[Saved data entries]
================================

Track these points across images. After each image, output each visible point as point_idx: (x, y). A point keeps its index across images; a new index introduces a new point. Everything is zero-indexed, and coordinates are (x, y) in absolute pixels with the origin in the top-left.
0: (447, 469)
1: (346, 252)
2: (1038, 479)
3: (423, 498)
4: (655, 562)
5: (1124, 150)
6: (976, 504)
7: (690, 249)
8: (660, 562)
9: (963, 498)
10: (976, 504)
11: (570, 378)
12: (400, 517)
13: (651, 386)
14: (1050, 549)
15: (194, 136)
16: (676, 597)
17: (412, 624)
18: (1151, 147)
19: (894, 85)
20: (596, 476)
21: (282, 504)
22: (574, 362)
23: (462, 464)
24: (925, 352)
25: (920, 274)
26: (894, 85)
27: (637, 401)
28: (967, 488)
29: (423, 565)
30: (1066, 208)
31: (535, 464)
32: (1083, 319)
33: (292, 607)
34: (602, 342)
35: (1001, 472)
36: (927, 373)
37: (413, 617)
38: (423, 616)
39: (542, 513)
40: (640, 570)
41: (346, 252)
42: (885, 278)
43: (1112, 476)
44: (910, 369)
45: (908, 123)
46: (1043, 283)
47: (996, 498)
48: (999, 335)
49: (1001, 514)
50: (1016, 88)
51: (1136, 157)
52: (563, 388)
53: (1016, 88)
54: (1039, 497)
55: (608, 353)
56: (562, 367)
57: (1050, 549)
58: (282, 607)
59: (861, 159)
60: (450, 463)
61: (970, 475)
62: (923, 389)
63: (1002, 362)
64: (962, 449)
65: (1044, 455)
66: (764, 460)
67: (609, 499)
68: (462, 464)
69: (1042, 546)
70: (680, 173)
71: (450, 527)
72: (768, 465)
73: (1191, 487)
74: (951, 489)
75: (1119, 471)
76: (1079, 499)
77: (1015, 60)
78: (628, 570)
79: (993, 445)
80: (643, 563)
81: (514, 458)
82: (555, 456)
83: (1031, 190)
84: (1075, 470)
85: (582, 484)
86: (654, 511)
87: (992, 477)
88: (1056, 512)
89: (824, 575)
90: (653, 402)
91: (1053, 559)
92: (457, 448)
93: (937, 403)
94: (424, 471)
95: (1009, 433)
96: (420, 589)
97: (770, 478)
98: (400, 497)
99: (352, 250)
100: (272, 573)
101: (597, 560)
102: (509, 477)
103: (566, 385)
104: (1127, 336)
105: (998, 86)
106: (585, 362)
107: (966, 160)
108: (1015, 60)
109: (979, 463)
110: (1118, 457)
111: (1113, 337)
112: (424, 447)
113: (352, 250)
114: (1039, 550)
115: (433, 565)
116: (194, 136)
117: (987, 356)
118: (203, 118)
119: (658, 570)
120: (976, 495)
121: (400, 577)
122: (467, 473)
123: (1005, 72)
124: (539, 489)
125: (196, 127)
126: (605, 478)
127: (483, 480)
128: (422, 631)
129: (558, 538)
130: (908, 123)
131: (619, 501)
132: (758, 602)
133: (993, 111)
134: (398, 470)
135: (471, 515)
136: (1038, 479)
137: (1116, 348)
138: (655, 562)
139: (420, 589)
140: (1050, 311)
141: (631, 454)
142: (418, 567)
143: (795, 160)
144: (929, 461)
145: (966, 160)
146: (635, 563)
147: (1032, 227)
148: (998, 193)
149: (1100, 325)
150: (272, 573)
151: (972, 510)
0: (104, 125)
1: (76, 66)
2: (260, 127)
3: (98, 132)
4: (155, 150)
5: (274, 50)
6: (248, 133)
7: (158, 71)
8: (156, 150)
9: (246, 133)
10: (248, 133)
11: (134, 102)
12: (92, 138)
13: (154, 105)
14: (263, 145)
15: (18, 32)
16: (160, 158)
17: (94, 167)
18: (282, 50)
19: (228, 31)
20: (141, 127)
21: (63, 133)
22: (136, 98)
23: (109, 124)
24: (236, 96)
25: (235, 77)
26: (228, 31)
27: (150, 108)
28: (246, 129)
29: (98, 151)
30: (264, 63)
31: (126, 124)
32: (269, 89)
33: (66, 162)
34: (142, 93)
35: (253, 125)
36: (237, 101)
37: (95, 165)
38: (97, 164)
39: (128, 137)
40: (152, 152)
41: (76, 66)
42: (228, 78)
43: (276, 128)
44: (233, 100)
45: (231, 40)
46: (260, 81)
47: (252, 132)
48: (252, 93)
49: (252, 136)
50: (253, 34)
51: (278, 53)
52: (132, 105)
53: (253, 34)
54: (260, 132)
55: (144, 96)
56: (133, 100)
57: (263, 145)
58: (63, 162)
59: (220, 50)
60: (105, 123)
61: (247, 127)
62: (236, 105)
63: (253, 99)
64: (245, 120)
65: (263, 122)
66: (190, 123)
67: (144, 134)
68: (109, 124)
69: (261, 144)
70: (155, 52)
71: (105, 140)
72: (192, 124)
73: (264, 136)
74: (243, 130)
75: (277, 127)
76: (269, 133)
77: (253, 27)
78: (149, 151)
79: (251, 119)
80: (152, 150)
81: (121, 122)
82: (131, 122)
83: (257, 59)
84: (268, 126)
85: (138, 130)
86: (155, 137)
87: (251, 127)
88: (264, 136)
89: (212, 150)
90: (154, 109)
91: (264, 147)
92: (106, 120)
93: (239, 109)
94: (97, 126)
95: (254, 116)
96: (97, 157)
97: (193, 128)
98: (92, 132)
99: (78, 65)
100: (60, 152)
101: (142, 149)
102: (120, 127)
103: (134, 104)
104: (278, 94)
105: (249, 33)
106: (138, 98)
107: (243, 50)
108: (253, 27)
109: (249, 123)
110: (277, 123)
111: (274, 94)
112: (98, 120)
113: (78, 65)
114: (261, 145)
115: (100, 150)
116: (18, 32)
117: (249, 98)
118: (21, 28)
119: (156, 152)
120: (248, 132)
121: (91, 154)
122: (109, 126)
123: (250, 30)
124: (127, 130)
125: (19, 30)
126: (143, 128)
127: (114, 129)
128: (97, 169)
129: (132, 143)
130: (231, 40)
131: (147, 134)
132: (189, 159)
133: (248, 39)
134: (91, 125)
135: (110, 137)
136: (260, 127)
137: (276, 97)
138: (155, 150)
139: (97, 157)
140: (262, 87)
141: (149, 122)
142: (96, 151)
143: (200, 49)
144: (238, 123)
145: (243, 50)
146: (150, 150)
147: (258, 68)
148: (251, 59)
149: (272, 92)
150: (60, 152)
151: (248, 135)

================================

Return, word for word, the stretch of the data above from its first line through the line containing "47: (996, 498)", both ends included, and nothing else.

Track these points across images. After each image, output each visible point as point_idx: (x, y). A point keeps its index across images; a new index introduces a new point. Everything is zero-indexed, and coordinates are (x, y) in absolute pixels with the origin in the top-left.
0: (447, 469)
1: (346, 252)
2: (1038, 479)
3: (423, 498)
4: (655, 562)
5: (1124, 150)
6: (976, 504)
7: (690, 249)
8: (660, 562)
9: (963, 498)
10: (976, 504)
11: (570, 378)
12: (400, 517)
13: (651, 386)
14: (1050, 549)
15: (194, 136)
16: (676, 597)
17: (412, 624)
18: (1151, 147)
19: (894, 85)
20: (596, 476)
21: (282, 504)
22: (574, 362)
23: (462, 464)
24: (925, 352)
25: (920, 274)
26: (894, 85)
27: (637, 401)
28: (967, 488)
29: (423, 565)
30: (1066, 208)
31: (535, 464)
32: (1083, 319)
33: (292, 607)
34: (602, 342)
35: (1001, 472)
36: (927, 373)
37: (413, 617)
38: (423, 616)
39: (542, 513)
40: (640, 570)
41: (346, 252)
42: (885, 278)
43: (1112, 476)
44: (910, 369)
45: (908, 123)
46: (1043, 283)
47: (996, 498)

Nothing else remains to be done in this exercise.